▶ [What needs to be done]:
An exact reproduction of the entries is needed. Keep all pictures out of it.

▶ [Extracted entries]:
· · · ·

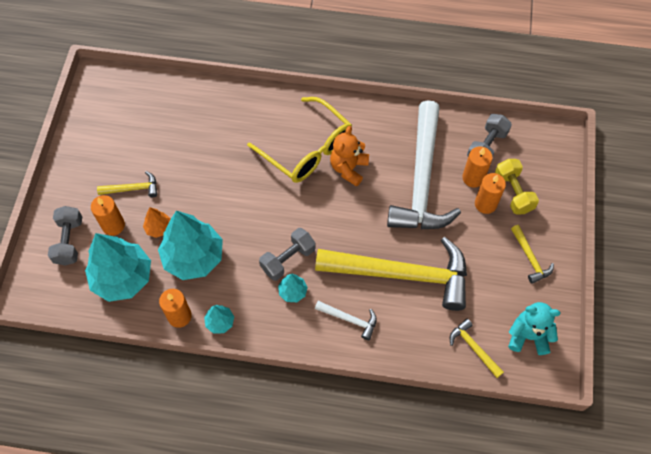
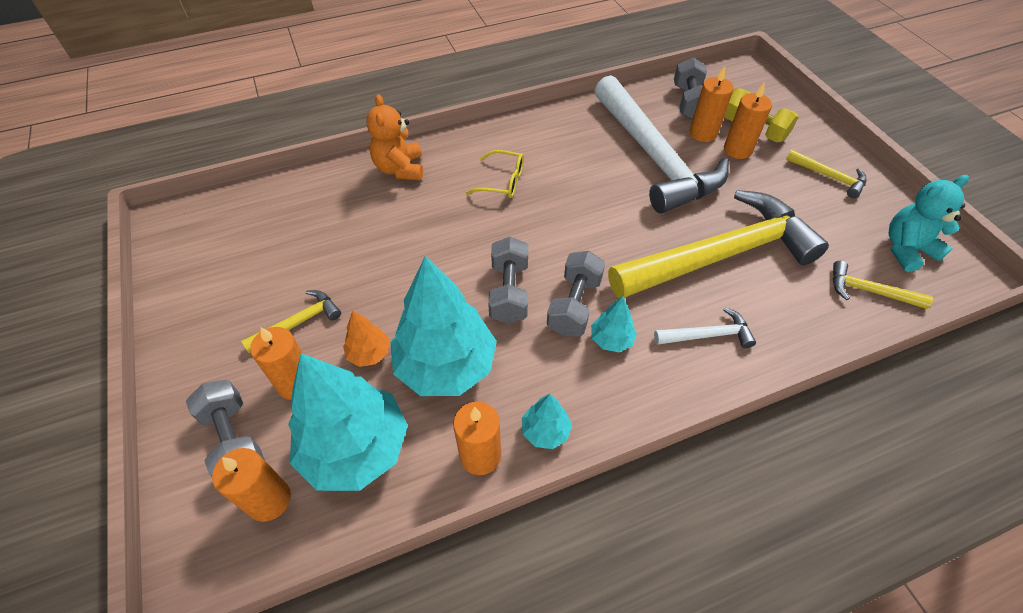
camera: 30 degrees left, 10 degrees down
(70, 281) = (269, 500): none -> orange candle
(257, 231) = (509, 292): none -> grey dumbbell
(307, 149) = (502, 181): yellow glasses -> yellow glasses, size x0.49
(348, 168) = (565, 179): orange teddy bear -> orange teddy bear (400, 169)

· · · ·

▶ [Exercise solution]:
camera: 30 degrees left, 10 degrees down
(70, 281) = (269, 500): none -> orange candle
(257, 231) = (509, 292): none -> grey dumbbell
(307, 149) = (502, 181): yellow glasses -> yellow glasses, size x0.49
(348, 168) = (565, 179): orange teddy bear -> orange teddy bear (400, 169)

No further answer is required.